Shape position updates
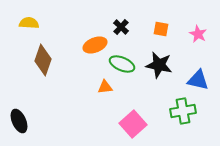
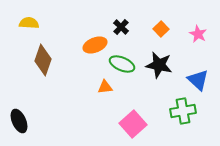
orange square: rotated 35 degrees clockwise
blue triangle: rotated 30 degrees clockwise
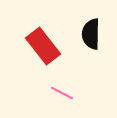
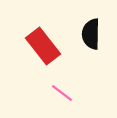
pink line: rotated 10 degrees clockwise
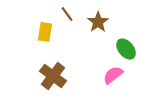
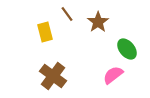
yellow rectangle: rotated 24 degrees counterclockwise
green ellipse: moved 1 px right
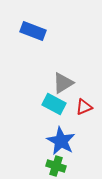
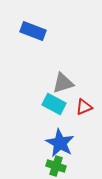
gray triangle: rotated 15 degrees clockwise
blue star: moved 1 px left, 2 px down
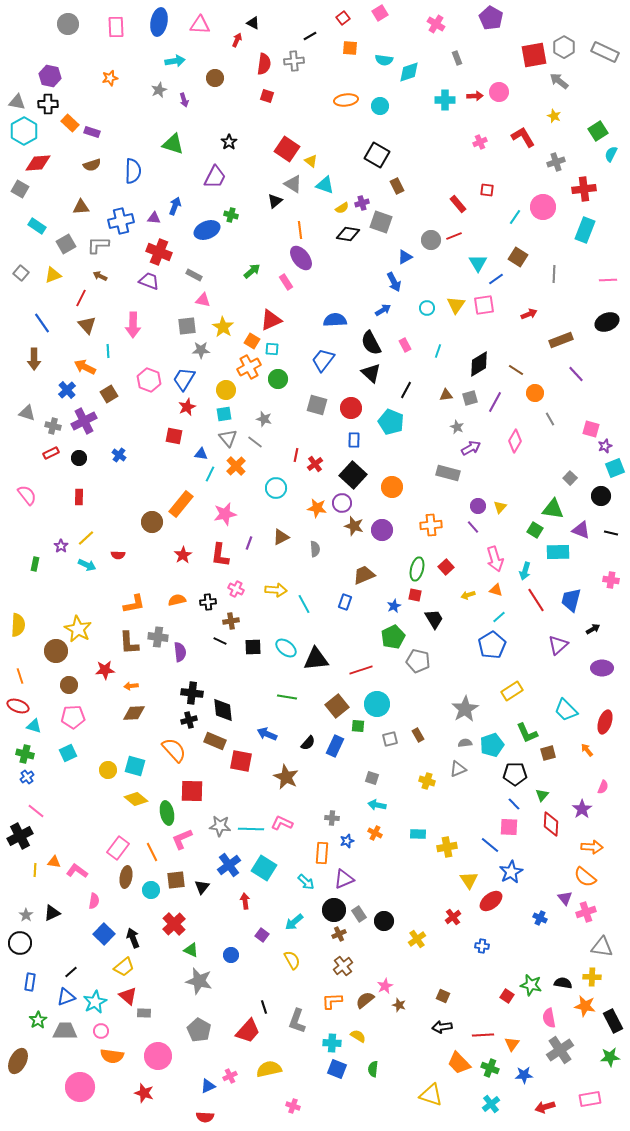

→ **Problem requirements**: Return a copy of every line in the records that includes the string "rotated".

→ **Result**:
orange square: rotated 35 degrees clockwise
blue triangle: rotated 30 degrees clockwise
pink line: rotated 10 degrees clockwise
yellow rectangle: rotated 24 degrees counterclockwise
gray triangle: rotated 15 degrees clockwise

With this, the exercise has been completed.